Would you repeat the data below exactly, taking out the images?

BEGIN SUPPLIED MATERIAL

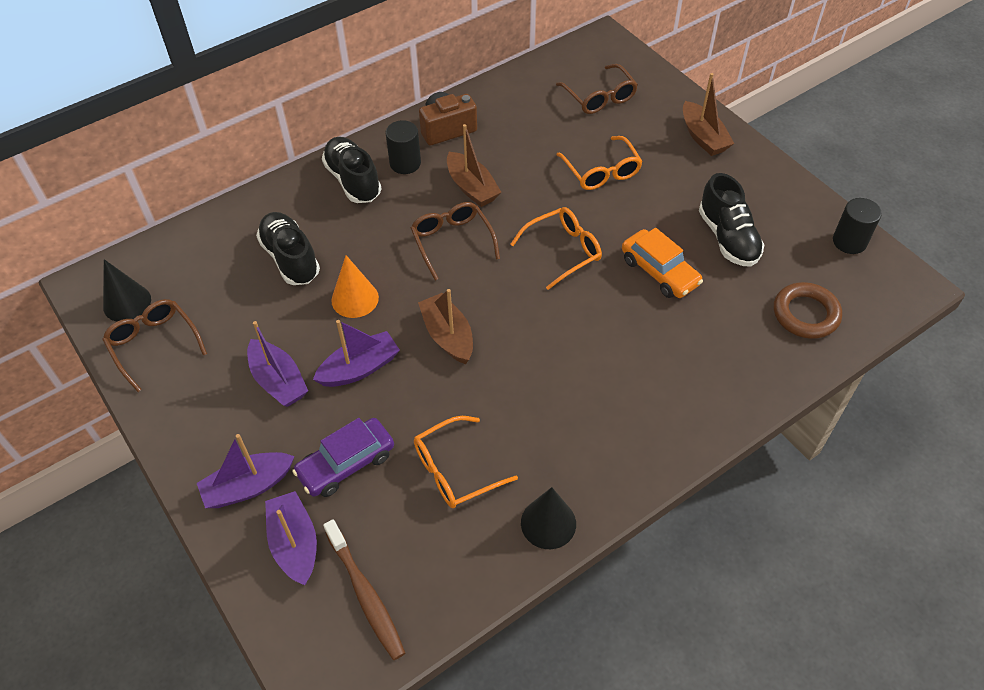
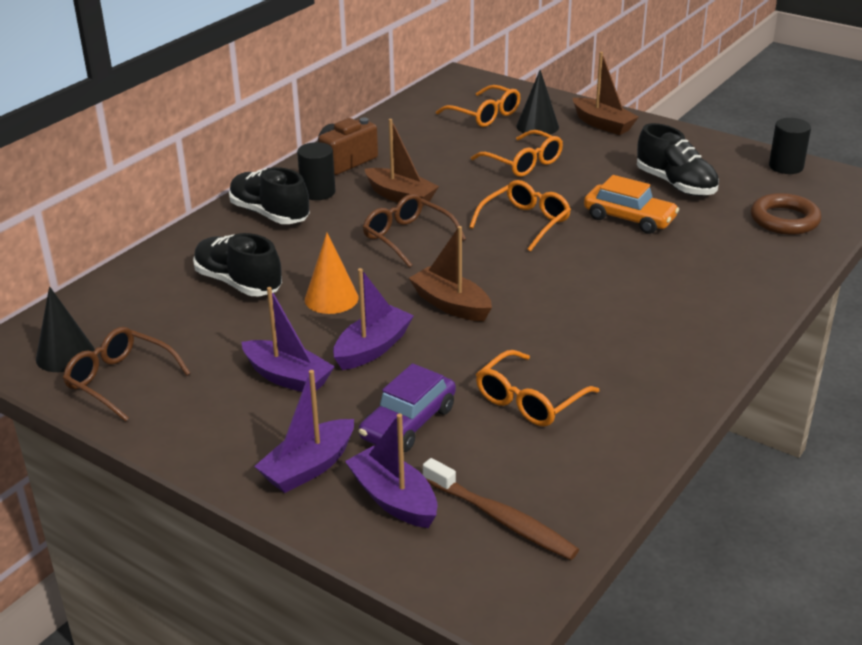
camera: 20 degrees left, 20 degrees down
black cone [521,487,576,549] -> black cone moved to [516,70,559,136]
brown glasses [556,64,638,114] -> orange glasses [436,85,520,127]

END SUPPLIED MATERIAL

WRITTEN SOLUTION –
camera: 20 degrees left, 20 degrees down
black cone [521,487,576,549] -> black cone moved to [516,70,559,136]
brown glasses [556,64,638,114] -> orange glasses [436,85,520,127]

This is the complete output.